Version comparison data
= = = =
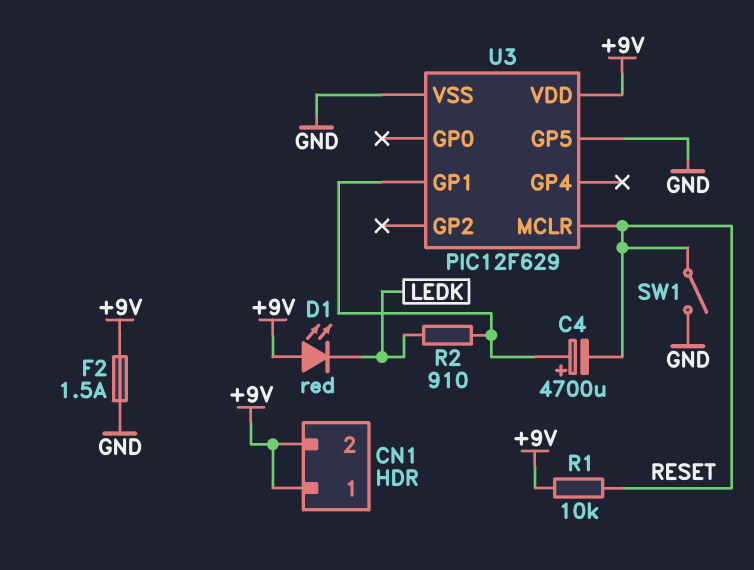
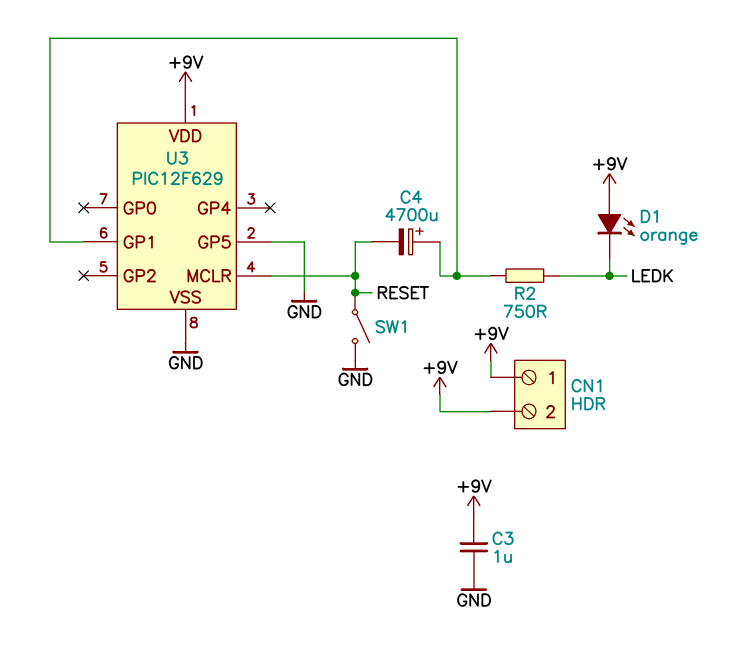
C3: none -> 1uF (+9V, GND)
D1: LED red (A +9V, K LEDK) -> LED orange (A +9V, K LEDK)
F2: 1.5A (+9V, GND) -> none
R1: 10k (+9V, RESET) -> none
R2: 910 (LEDK, U3/GP1) -> 750 (LEDK, U3/GP1)

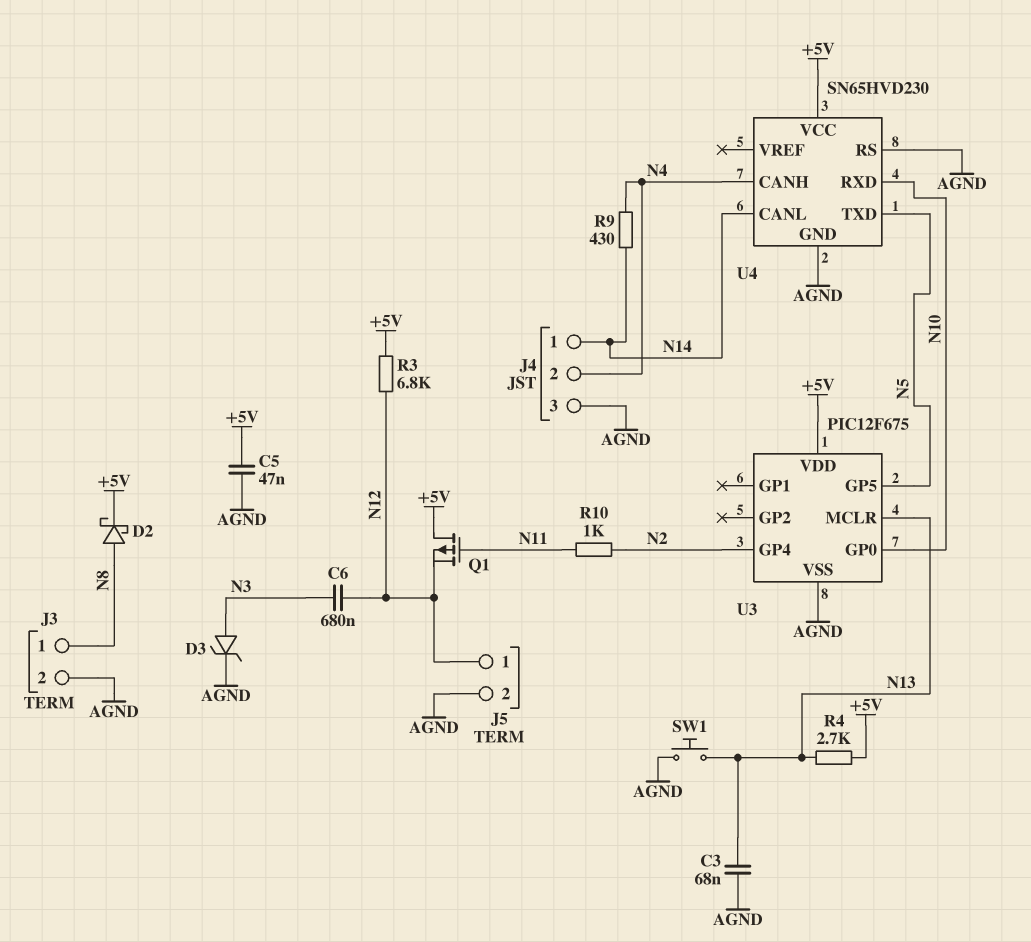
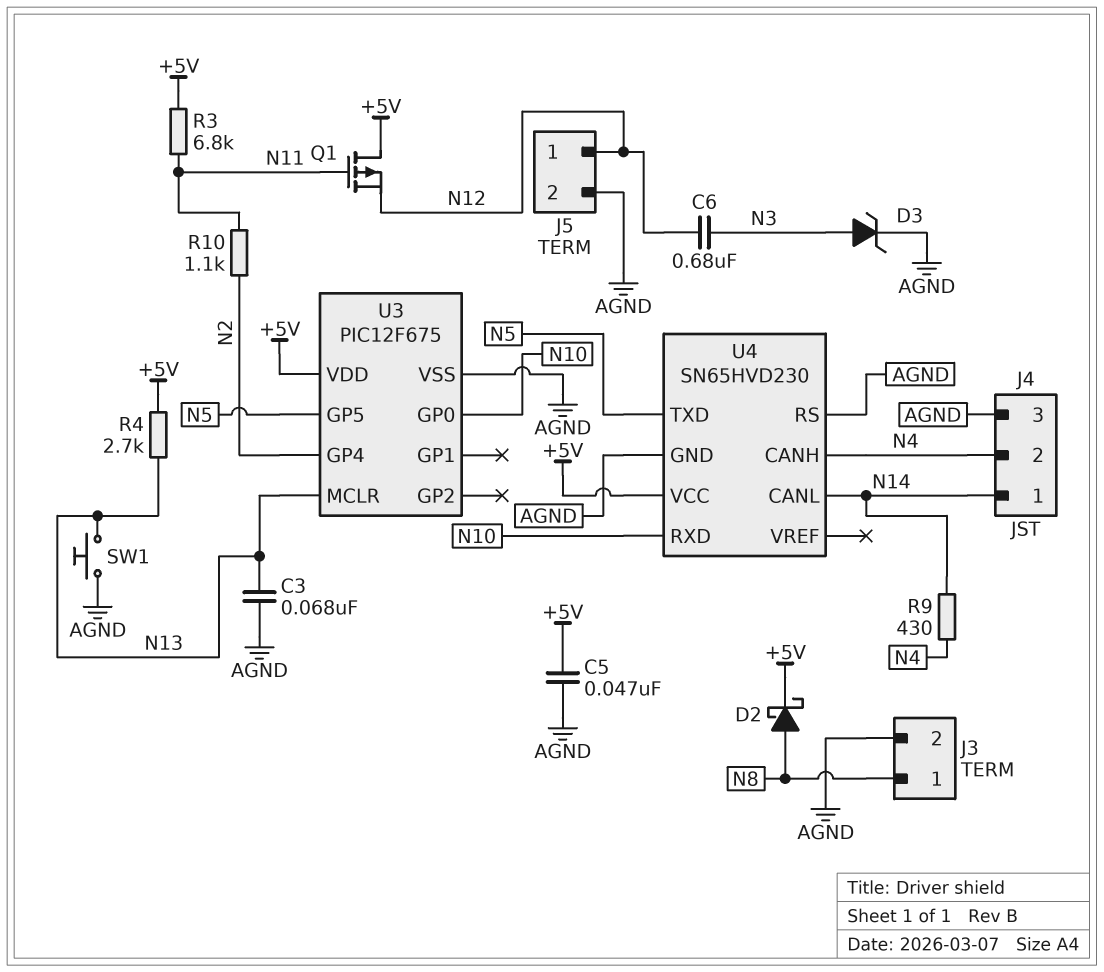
R3: 6.8k (+5V, N12) -> 6.8k (+5V, N11)
R10: 1k (N2, N11) -> 1.1k (N2, N11)

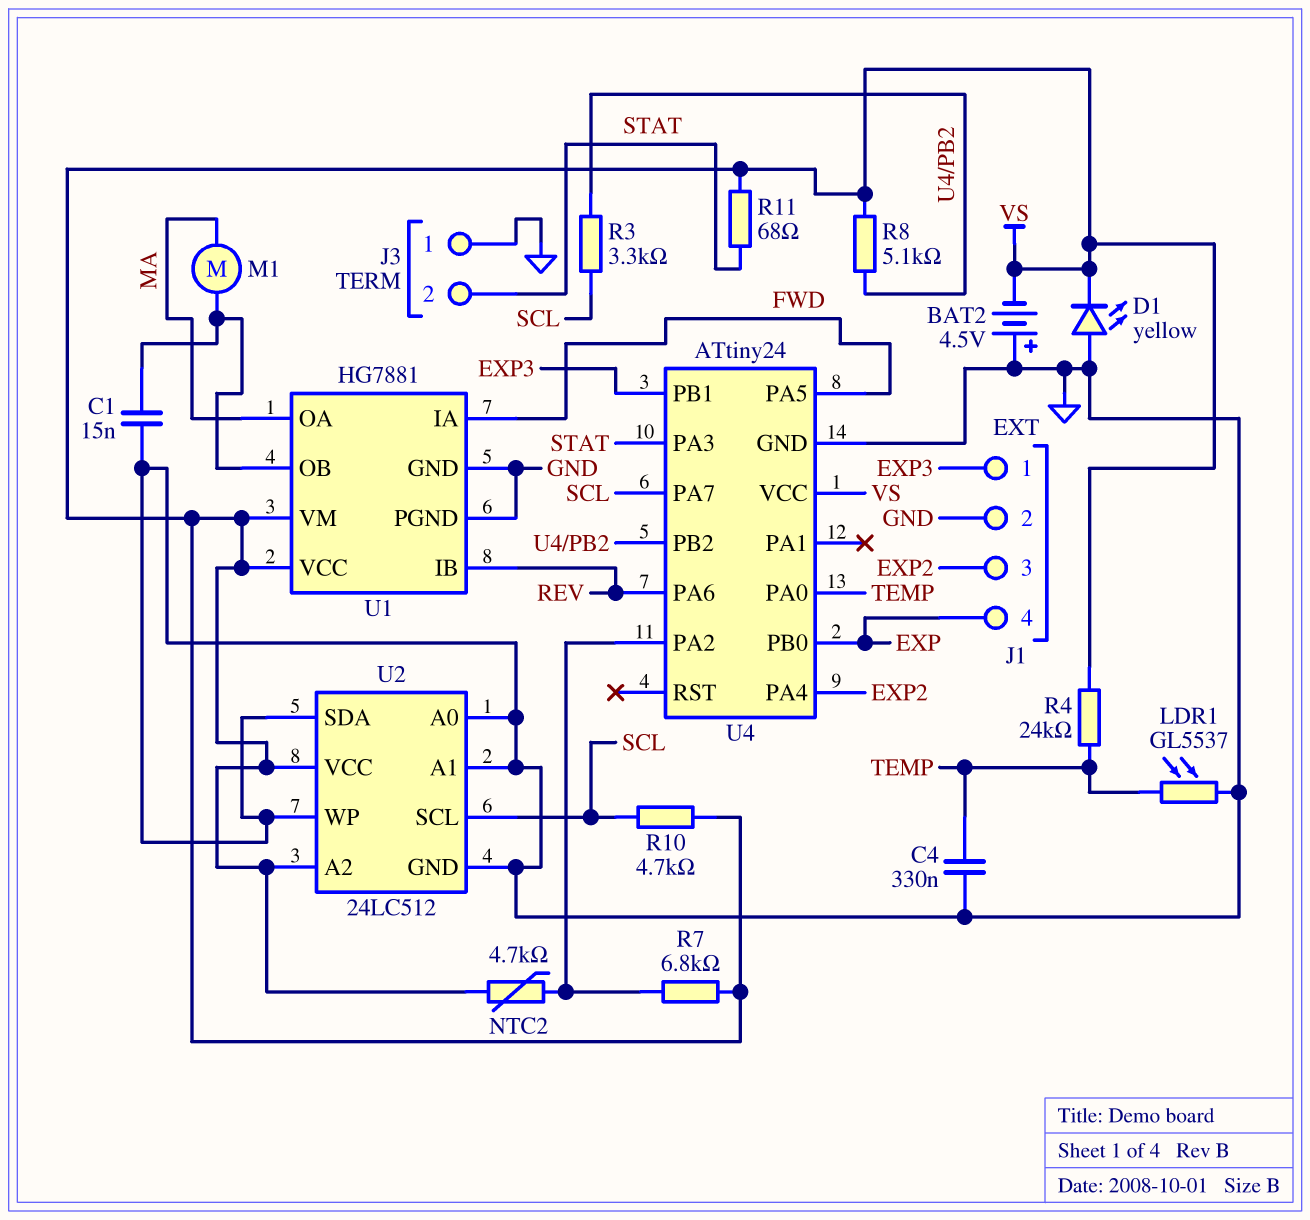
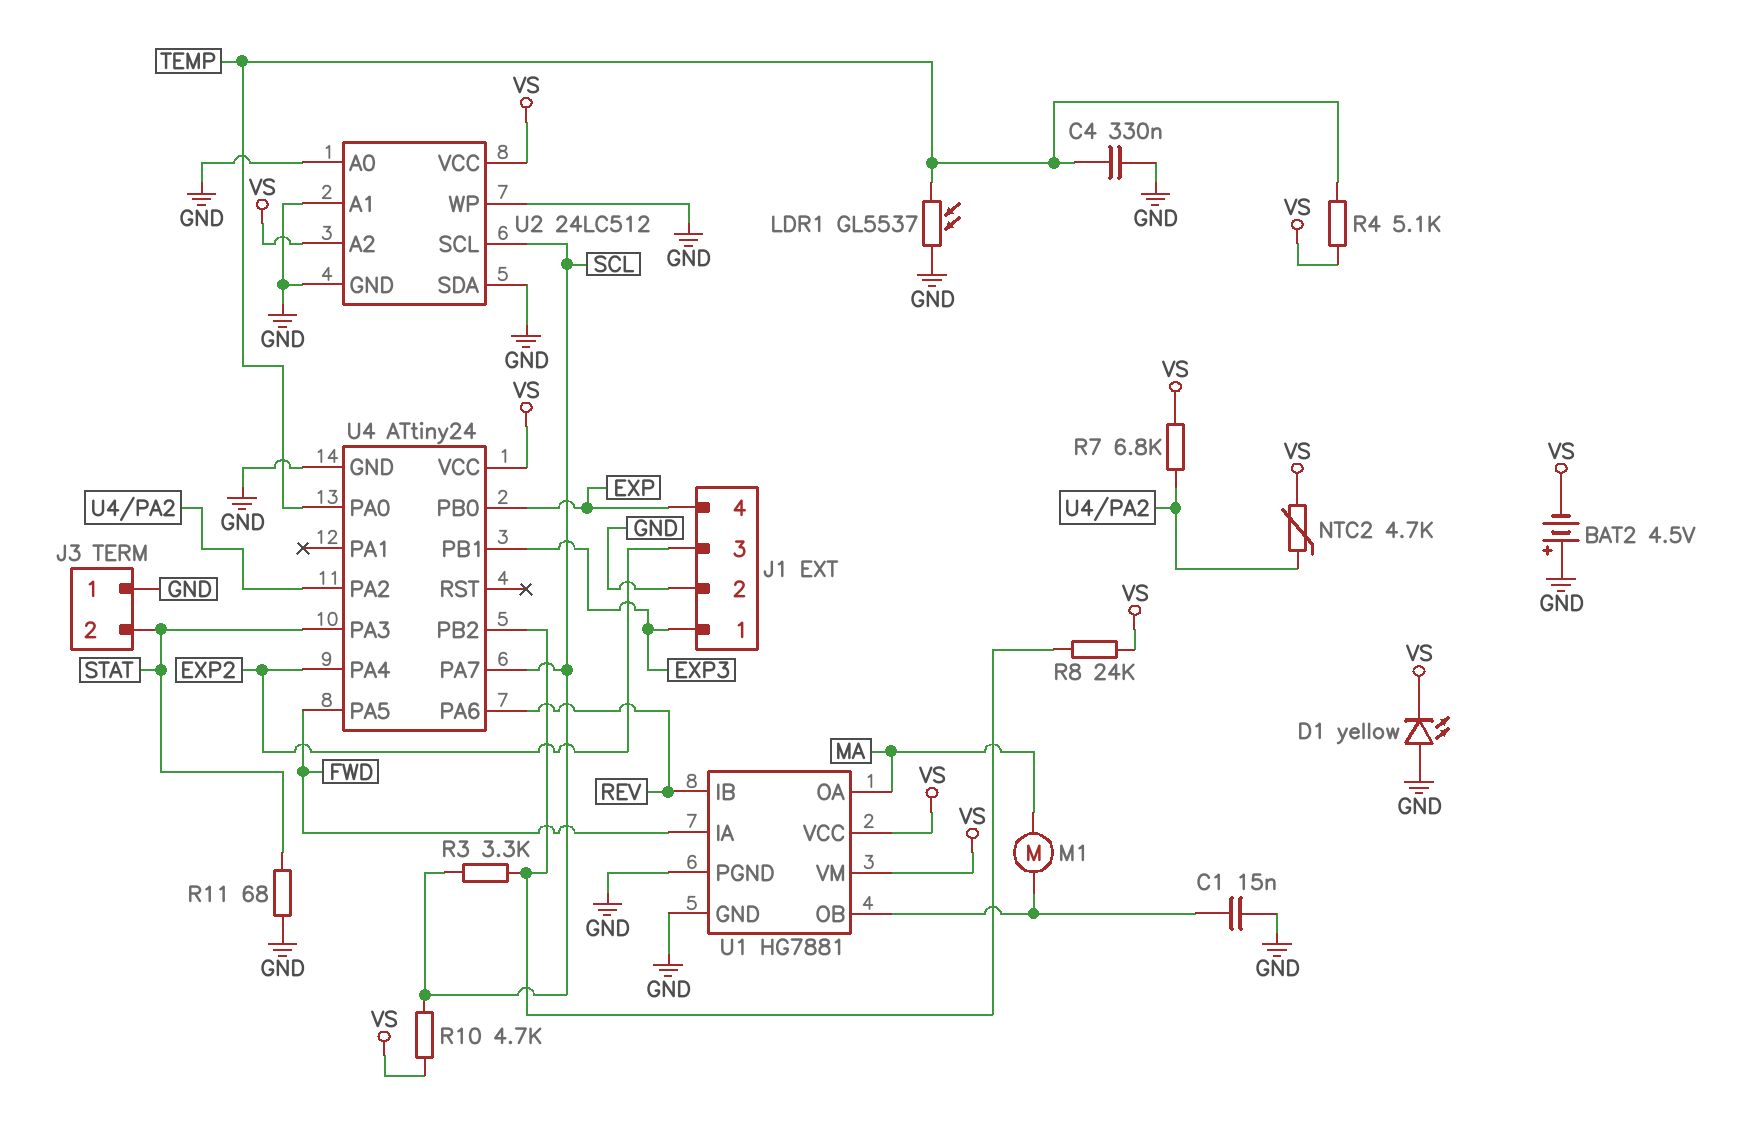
R4: 24k (TEMP, VS) -> 5.1k (TEMP, VS)
R8: 5.1k (U4/PB2, VS) -> 24k (U4/PB2, VS)
R11: 68 (STAT, VS) -> 68 (GND, STAT)

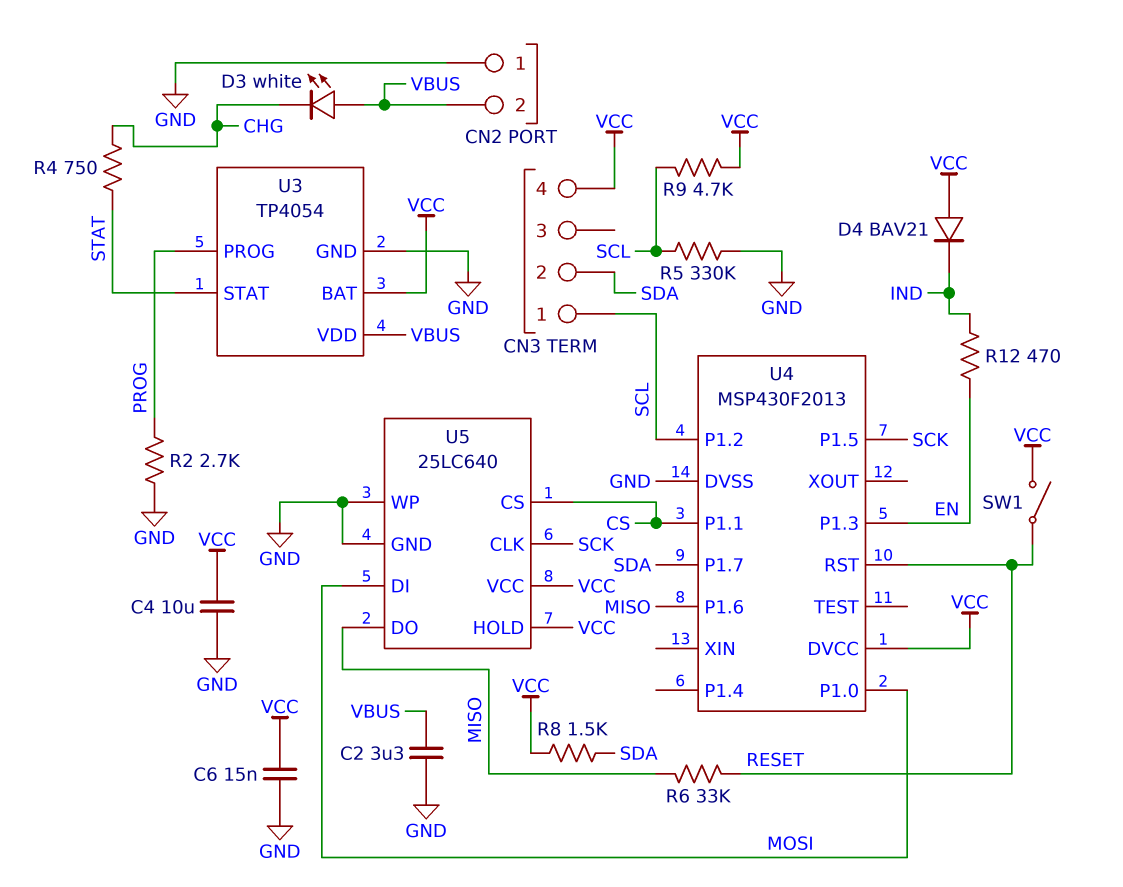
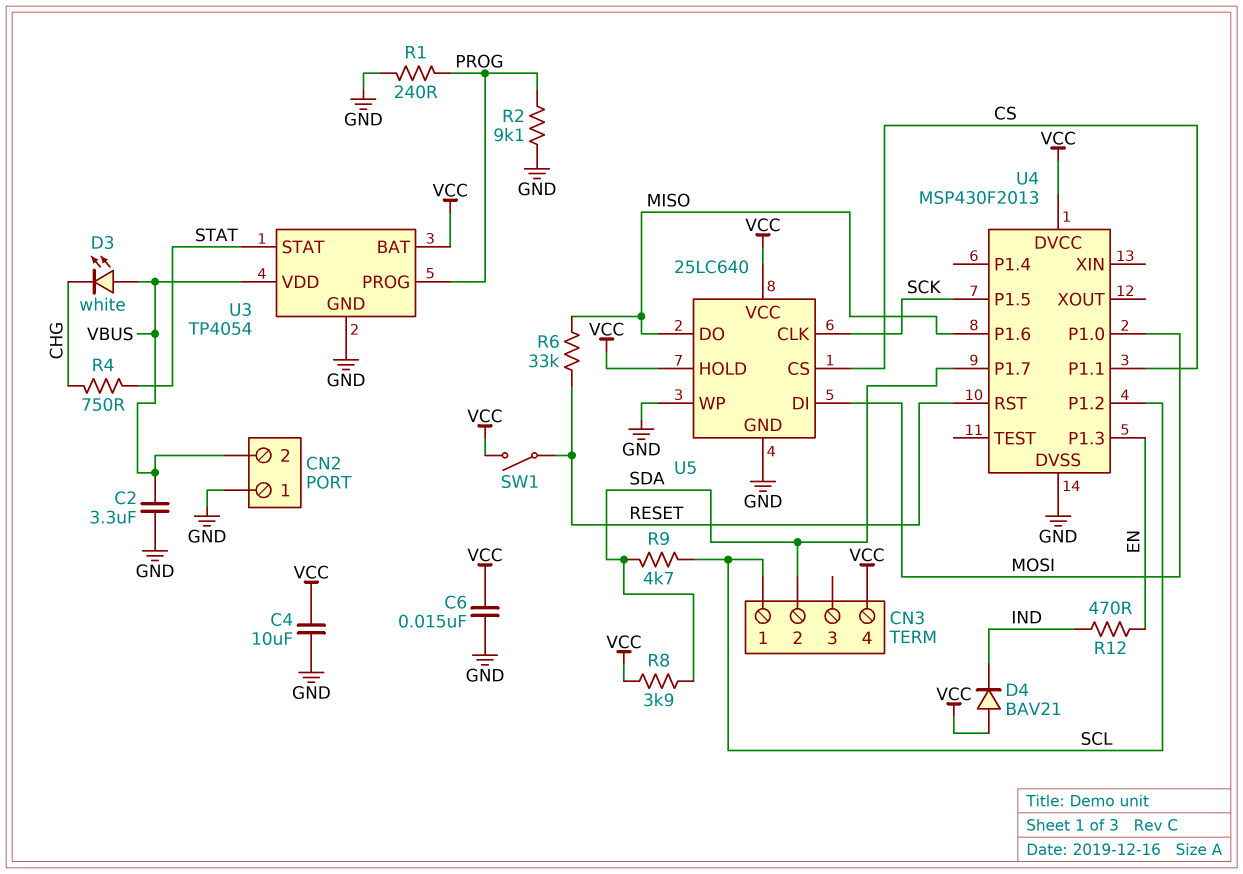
R1: none -> 240 (GND, PROG)
R2: 2.7k (GND, PROG) -> 9.1k (GND, PROG)
R5: 330k (GND, SCL) -> none
R8: 1.5k (SDA, VCC) -> 3.9k (SDA, VCC)
R9: 4.7k (SCL, VCC) -> 4.7k (SCL, SDA)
= = = =
▸ EXERCISE DETAILS: Write out exactly the lines above between the one with "D1: LED red" and the one with "R11: 68 (STAT, VS) -> 68 (GND, STAT)", inclusive, with pictures left out.

▸ RESULT:
D1: LED red (A +9V, K LEDK) -> LED orange (A +9V, K LEDK)
F2: 1.5A (+9V, GND) -> none
R1: 10k (+9V, RESET) -> none
R2: 910 (LEDK, U3/GP1) -> 750 (LEDK, U3/GP1)

R3: 6.8k (+5V, N12) -> 6.8k (+5V, N11)
R10: 1k (N2, N11) -> 1.1k (N2, N11)

R4: 24k (TEMP, VS) -> 5.1k (TEMP, VS)
R8: 5.1k (U4/PB2, VS) -> 24k (U4/PB2, VS)
R11: 68 (STAT, VS) -> 68 (GND, STAT)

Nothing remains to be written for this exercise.